BEGIN

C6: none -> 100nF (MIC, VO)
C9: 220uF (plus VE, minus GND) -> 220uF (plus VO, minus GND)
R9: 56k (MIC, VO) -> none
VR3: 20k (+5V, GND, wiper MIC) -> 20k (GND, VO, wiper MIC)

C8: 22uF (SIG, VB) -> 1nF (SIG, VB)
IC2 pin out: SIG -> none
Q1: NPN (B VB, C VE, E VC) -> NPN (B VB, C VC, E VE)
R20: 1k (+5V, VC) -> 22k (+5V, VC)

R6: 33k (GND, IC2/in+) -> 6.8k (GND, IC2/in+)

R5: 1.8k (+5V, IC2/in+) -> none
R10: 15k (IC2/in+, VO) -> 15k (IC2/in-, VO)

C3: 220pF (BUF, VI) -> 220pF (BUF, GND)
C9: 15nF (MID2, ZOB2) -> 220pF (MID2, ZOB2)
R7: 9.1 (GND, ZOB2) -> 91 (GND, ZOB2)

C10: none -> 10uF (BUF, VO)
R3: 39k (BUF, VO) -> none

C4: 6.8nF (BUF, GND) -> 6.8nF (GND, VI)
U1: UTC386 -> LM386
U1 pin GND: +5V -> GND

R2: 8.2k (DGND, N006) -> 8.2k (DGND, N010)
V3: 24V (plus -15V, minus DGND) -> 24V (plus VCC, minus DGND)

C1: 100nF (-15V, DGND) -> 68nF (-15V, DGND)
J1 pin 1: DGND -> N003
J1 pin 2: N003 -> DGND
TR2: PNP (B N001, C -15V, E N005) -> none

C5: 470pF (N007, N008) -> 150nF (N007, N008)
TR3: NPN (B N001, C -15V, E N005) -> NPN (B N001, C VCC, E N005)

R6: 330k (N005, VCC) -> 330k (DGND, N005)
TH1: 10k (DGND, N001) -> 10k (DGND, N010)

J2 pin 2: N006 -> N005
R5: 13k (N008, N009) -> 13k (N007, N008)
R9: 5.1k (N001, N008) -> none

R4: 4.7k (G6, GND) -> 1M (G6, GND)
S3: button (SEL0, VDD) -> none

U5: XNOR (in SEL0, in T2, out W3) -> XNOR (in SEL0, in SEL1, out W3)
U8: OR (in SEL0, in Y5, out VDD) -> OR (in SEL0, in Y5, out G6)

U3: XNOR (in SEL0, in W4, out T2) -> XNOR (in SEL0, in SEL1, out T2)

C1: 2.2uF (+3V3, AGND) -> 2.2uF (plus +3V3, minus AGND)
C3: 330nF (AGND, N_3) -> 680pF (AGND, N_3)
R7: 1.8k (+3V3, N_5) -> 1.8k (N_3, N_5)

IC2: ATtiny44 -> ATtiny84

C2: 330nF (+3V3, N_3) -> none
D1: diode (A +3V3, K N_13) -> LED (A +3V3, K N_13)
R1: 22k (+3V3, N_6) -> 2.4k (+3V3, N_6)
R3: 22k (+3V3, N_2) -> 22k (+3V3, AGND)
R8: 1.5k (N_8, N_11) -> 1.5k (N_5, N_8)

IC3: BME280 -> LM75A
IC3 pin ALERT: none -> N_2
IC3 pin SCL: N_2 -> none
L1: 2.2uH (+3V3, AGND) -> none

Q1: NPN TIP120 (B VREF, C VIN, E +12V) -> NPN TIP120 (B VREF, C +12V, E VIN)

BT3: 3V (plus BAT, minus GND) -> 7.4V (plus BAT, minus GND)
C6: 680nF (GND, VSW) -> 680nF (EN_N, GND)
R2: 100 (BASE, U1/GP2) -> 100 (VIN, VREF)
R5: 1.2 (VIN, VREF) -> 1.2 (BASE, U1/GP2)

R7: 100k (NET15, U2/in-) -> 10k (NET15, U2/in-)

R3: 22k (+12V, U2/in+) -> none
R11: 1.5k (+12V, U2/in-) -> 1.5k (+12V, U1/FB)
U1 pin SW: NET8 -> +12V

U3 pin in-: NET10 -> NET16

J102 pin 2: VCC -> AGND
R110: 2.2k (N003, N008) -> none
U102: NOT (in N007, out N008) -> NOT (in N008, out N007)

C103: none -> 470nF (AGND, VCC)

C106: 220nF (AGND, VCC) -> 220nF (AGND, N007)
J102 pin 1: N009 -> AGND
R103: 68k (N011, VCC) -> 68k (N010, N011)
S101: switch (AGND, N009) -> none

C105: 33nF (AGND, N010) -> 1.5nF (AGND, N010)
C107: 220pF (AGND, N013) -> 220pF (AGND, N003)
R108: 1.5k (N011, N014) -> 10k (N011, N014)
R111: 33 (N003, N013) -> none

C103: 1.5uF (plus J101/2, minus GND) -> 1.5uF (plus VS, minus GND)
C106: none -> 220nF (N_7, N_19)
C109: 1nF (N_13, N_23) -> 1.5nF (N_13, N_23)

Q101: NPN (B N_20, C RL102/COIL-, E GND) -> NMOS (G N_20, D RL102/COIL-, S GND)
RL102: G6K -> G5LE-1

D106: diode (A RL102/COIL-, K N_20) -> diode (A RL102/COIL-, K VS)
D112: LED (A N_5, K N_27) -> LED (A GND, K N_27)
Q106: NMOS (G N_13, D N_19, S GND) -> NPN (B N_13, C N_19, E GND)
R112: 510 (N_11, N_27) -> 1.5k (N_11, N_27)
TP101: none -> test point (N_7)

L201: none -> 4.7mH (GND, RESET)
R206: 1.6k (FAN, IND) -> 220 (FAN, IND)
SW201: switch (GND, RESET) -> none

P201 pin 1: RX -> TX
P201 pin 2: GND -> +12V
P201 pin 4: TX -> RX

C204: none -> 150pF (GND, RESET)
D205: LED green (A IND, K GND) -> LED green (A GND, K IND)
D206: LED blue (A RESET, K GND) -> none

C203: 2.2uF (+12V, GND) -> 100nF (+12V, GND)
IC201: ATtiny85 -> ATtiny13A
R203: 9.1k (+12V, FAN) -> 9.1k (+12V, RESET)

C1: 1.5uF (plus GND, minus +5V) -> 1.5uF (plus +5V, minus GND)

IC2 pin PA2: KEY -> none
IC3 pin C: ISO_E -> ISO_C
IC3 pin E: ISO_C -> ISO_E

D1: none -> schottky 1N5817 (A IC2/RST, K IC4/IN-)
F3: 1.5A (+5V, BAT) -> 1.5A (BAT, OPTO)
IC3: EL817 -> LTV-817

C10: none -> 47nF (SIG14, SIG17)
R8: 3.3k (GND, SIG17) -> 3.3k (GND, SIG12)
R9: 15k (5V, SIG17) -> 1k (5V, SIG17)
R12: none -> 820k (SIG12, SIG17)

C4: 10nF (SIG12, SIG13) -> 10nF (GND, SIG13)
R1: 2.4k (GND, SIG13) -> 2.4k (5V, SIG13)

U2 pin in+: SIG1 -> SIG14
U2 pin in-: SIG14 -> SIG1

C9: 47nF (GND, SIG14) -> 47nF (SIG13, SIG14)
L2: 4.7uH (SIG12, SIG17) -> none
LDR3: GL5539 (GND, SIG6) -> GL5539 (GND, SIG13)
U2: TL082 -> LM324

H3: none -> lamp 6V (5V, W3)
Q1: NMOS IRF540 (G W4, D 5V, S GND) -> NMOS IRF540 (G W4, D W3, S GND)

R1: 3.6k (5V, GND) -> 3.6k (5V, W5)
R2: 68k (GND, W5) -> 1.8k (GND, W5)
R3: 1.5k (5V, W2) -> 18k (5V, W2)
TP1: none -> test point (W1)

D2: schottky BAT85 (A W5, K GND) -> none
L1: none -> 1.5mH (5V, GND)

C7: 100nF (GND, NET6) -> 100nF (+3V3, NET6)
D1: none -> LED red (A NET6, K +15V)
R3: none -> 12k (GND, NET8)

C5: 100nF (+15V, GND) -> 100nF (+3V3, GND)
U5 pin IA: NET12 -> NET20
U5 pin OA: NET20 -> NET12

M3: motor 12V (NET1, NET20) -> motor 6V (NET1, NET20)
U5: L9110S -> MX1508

END

§ WORK REQUIRED:
Retype exactly, and only, the lines above from the one where "R7: 1.8k (+3V3, N_5) -> 1.8k (N_3, N_5)" occurs up to and including the one where "IC3: BME280 -> LM75A" occurs.

§ SOLUTION TO THIS PROBLEM:
R7: 1.8k (+3V3, N_5) -> 1.8k (N_3, N_5)

IC2: ATtiny44 -> ATtiny84

C2: 330nF (+3V3, N_3) -> none
D1: diode (A +3V3, K N_13) -> LED (A +3V3, K N_13)
R1: 22k (+3V3, N_6) -> 2.4k (+3V3, N_6)
R3: 22k (+3V3, N_2) -> 22k (+3V3, AGND)
R8: 1.5k (N_8, N_11) -> 1.5k (N_5, N_8)

IC3: BME280 -> LM75A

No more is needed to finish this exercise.